- [EXERCISE PROMPT]:
The full set of entries needs to be reproduced exactly.

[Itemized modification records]

Segment Open

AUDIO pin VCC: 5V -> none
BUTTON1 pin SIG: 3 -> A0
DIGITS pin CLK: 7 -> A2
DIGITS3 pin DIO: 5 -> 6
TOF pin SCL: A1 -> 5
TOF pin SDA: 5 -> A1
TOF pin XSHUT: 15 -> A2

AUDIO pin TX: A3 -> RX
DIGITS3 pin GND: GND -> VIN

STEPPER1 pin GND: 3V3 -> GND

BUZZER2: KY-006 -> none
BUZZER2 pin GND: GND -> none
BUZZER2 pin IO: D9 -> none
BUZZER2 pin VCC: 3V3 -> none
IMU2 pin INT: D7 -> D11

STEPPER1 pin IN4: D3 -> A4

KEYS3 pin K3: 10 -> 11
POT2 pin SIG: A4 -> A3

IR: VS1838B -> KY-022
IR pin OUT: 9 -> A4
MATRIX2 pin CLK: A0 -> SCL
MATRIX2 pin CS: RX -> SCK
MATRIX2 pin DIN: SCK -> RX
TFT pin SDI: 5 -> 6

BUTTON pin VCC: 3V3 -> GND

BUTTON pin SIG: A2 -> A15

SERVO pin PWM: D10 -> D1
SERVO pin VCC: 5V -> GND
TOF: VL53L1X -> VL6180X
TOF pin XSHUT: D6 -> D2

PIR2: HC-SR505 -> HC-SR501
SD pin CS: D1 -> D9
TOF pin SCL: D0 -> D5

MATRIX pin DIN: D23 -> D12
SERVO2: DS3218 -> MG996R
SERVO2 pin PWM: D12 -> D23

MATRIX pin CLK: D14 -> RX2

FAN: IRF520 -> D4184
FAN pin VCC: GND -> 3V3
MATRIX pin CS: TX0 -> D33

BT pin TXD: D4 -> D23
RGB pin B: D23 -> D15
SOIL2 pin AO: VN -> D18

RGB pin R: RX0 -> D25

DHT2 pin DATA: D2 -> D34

Segment Closed

- [YOUR RESPONSE]:
AUDIO pin VCC: 5V -> none
BUTTON1 pin SIG: 3 -> A0
DIGITS pin CLK: 7 -> A2
DIGITS3 pin DIO: 5 -> 6
TOF pin SCL: A1 -> 5
TOF pin SDA: 5 -> A1
TOF pin XSHUT: 15 -> A2

AUDIO pin TX: A3 -> RX
DIGITS3 pin GND: GND -> VIN

STEPPER1 pin GND: 3V3 -> GND

BUZZER2: KY-006 -> none
BUZZER2 pin GND: GND -> none
BUZZER2 pin IO: D9 -> none
BUZZER2 pin VCC: 3V3 -> none
IMU2 pin INT: D7 -> D11

STEPPER1 pin IN4: D3 -> A4

KEYS3 pin K3: 10 -> 11
POT2 pin SIG: A4 -> A3

IR: VS1838B -> KY-022
IR pin OUT: 9 -> A4
MATRIX2 pin CLK: A0 -> SCL
MATRIX2 pin CS: RX -> SCK
MATRIX2 pin DIN: SCK -> RX
TFT pin SDI: 5 -> 6

BUTTON pin VCC: 3V3 -> GND

BUTTON pin SIG: A2 -> A15

SERVO pin PWM: D10 -> D1
SERVO pin VCC: 5V -> GND
TOF: VL53L1X -> VL6180X
TOF pin XSHUT: D6 -> D2

PIR2: HC-SR505 -> HC-SR501
SD pin CS: D1 -> D9
TOF pin SCL: D0 -> D5

MATRIX pin DIN: D23 -> D12
SERVO2: DS3218 -> MG996R
SERVO2 pin PWM: D12 -> D23

MATRIX pin CLK: D14 -> RX2

FAN: IRF520 -> D4184
FAN pin VCC: GND -> 3V3
MATRIX pin CS: TX0 -> D33

BT pin TXD: D4 -> D23
RGB pin B: D23 -> D15
SOIL2 pin AO: VN -> D18

RGB pin R: RX0 -> D25

DHT2 pin DATA: D2 -> D34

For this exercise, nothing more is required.